Output the records exactly as they appear, with no pictures included.

——

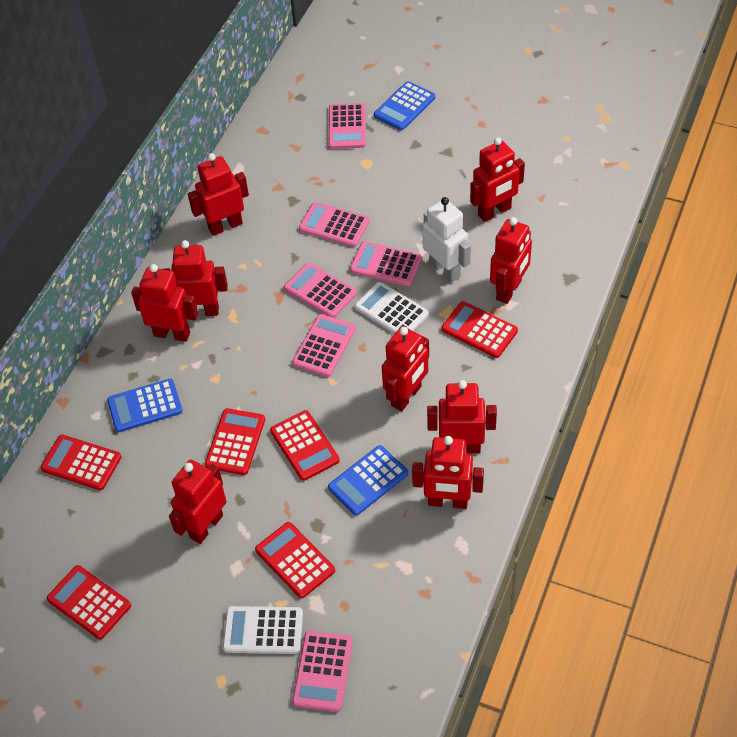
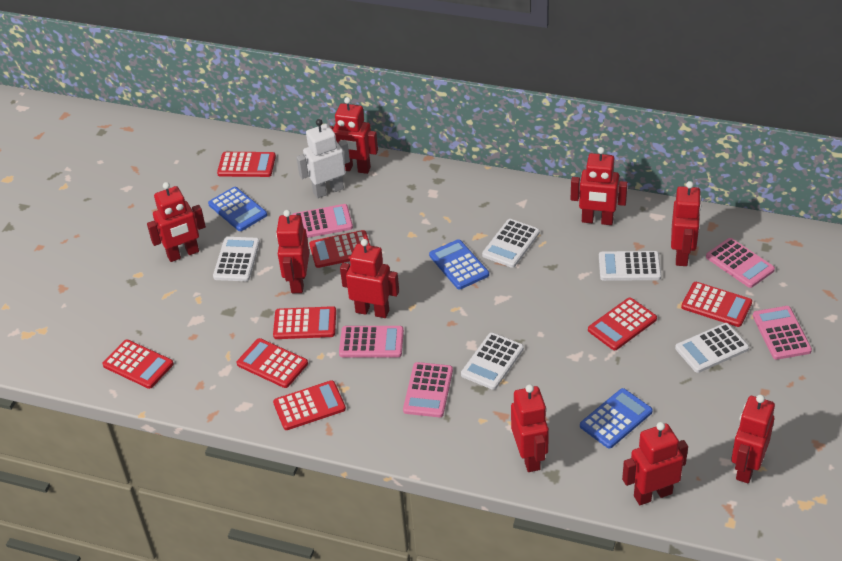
pink calculator: 6 -> 5
red calculator: 6 -> 8
white calculator: 2 -> 5

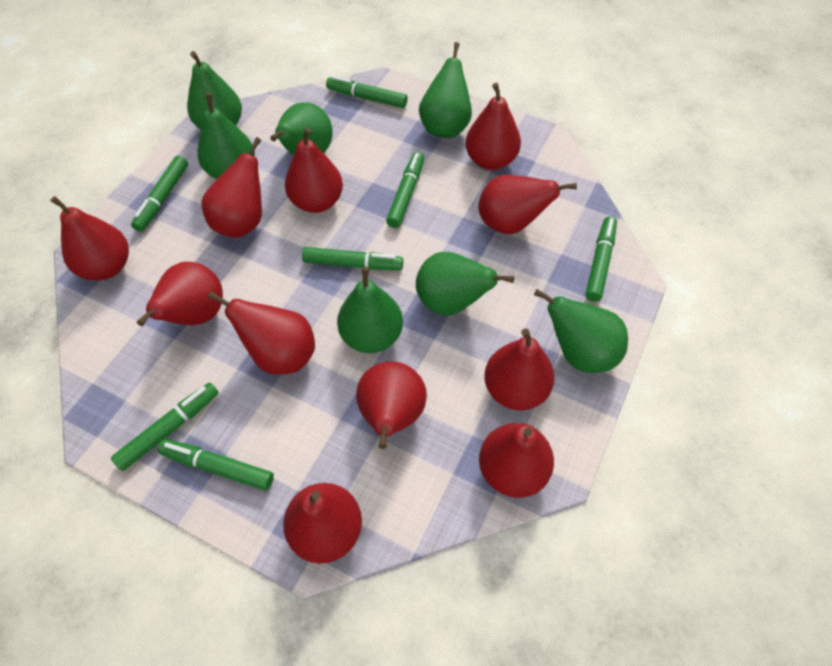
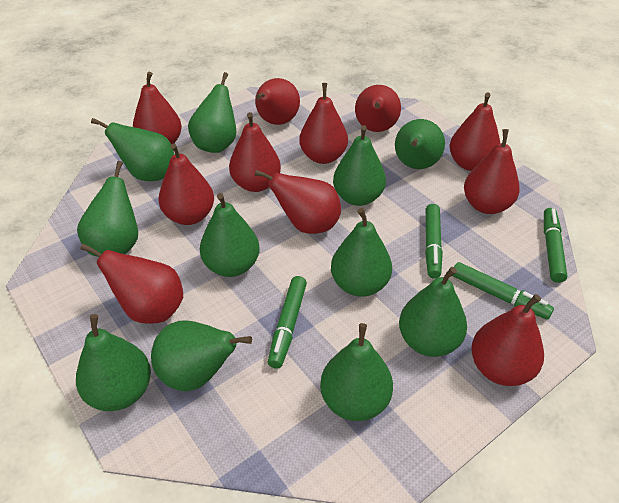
green marker: 7 -> 4
green pear: 7 -> 11

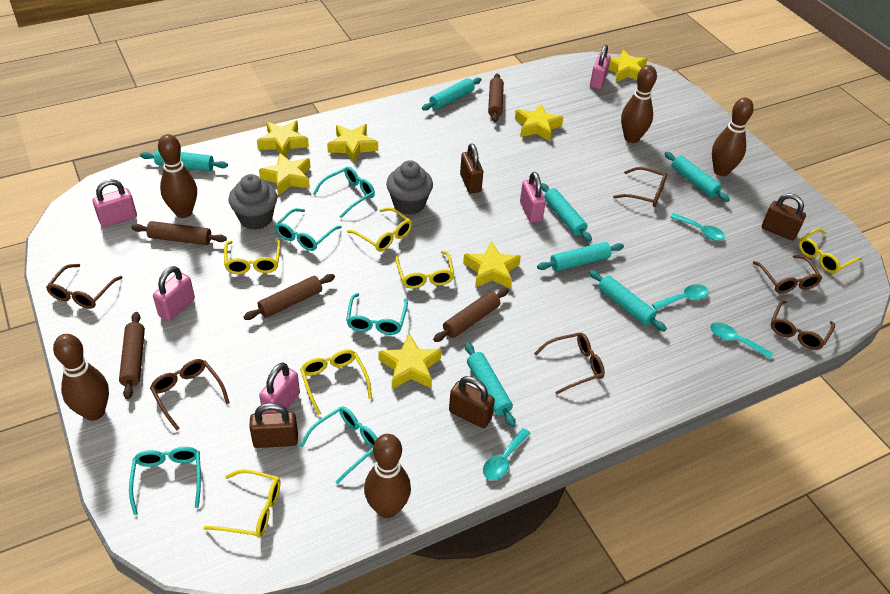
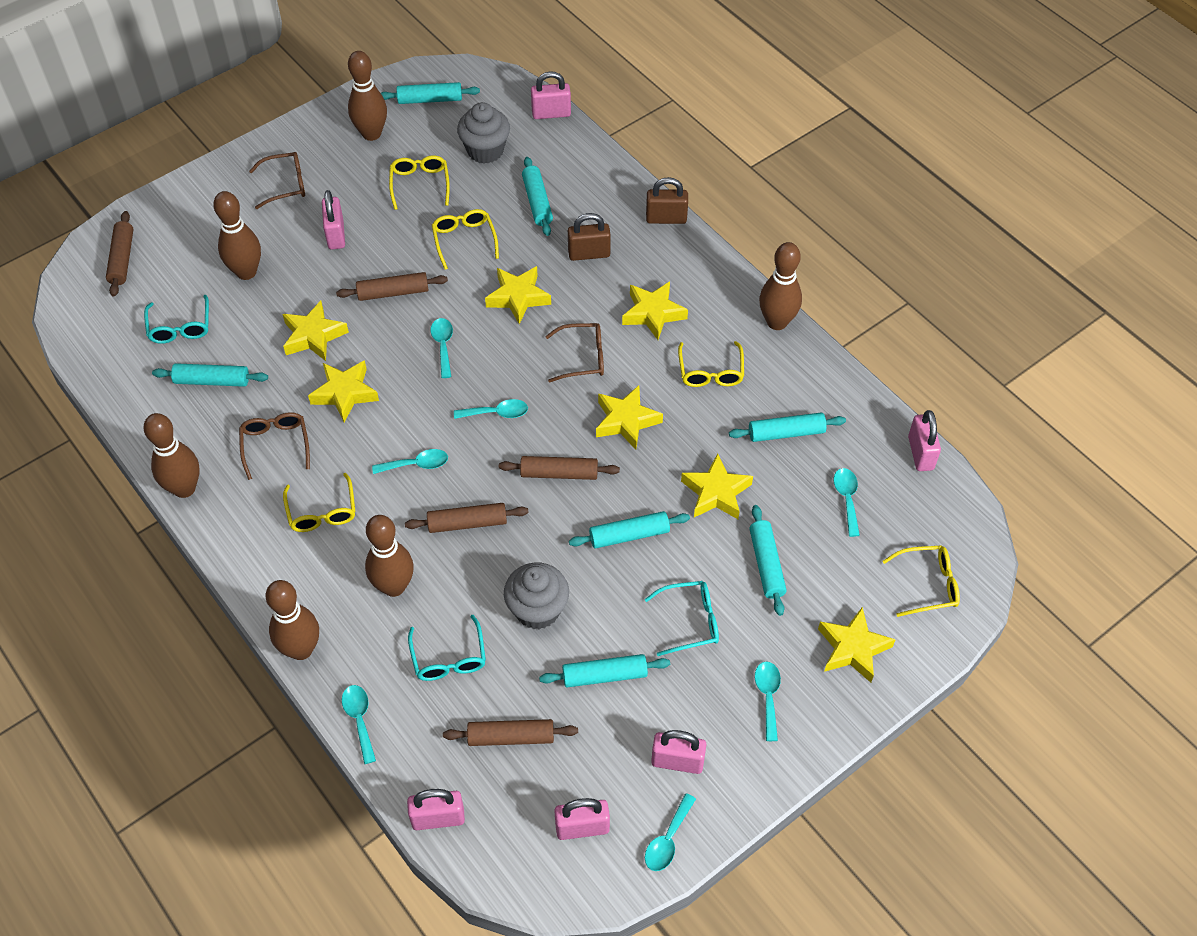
brown bowling pin: 5 -> 6
brown glasses: 6 -> 3
brown padlock: 4 -> 2
pink padlock: 5 -> 6
turquoise glasses: 5 -> 3
turquoise spoon: 4 -> 7
yellow glasses: 6 -> 5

——

Exercise output:
pink calculator: 6 -> 5
red calculator: 6 -> 8
white calculator: 2 -> 5

green marker: 7 -> 4
green pear: 7 -> 11

brown bowling pin: 5 -> 6
brown glasses: 6 -> 3
brown padlock: 4 -> 2
pink padlock: 5 -> 6
turquoise glasses: 5 -> 3
turquoise spoon: 4 -> 7
yellow glasses: 6 -> 5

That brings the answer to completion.